▸ **Problem details**:
From the entries below, transcribe exactly the lines between the line holding "white scissors: 4 -> 5" and the line holding "purple brush: 6 -> 4", inclusive; skip all other lines.

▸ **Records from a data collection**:
::::::::::

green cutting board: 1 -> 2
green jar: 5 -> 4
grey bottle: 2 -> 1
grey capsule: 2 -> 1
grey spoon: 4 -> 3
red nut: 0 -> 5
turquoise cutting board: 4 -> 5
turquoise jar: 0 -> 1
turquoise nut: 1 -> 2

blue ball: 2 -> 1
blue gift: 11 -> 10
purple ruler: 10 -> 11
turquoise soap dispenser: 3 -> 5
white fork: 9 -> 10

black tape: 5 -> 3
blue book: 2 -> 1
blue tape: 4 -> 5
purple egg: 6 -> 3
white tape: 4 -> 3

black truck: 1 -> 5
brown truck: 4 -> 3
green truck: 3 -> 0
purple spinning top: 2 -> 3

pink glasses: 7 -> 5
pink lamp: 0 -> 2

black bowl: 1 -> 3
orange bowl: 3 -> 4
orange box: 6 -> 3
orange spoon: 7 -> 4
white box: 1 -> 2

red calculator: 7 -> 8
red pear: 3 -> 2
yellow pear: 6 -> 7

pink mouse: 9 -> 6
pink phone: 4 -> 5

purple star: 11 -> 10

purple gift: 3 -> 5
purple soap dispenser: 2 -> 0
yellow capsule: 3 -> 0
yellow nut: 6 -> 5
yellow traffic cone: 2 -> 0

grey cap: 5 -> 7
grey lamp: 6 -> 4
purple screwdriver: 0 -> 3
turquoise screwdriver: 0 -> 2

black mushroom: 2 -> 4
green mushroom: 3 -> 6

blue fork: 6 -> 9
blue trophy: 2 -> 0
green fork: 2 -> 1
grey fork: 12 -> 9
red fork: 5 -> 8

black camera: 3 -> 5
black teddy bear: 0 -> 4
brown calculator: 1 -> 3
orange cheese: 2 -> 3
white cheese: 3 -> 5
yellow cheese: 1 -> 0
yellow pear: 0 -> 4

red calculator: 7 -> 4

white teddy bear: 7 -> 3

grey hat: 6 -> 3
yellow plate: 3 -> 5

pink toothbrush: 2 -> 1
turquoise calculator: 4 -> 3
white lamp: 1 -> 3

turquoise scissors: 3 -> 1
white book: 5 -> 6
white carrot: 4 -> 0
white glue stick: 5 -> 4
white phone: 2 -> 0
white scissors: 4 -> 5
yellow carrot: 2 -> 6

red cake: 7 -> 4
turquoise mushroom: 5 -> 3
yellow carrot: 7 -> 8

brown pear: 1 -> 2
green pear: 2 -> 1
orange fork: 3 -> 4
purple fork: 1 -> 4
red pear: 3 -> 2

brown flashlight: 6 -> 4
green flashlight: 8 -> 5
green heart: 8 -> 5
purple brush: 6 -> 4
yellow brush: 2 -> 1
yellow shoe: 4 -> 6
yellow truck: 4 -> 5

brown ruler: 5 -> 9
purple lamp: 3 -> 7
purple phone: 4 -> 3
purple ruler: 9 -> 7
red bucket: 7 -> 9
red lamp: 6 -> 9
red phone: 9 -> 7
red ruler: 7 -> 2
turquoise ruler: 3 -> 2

::::::::::

▸ **Result of this task**:
white scissors: 4 -> 5
yellow carrot: 2 -> 6

red cake: 7 -> 4
turquoise mushroom: 5 -> 3
yellow carrot: 7 -> 8

brown pear: 1 -> 2
green pear: 2 -> 1
orange fork: 3 -> 4
purple fork: 1 -> 4
red pear: 3 -> 2

brown flashlight: 6 -> 4
green flashlight: 8 -> 5
green heart: 8 -> 5
purple brush: 6 -> 4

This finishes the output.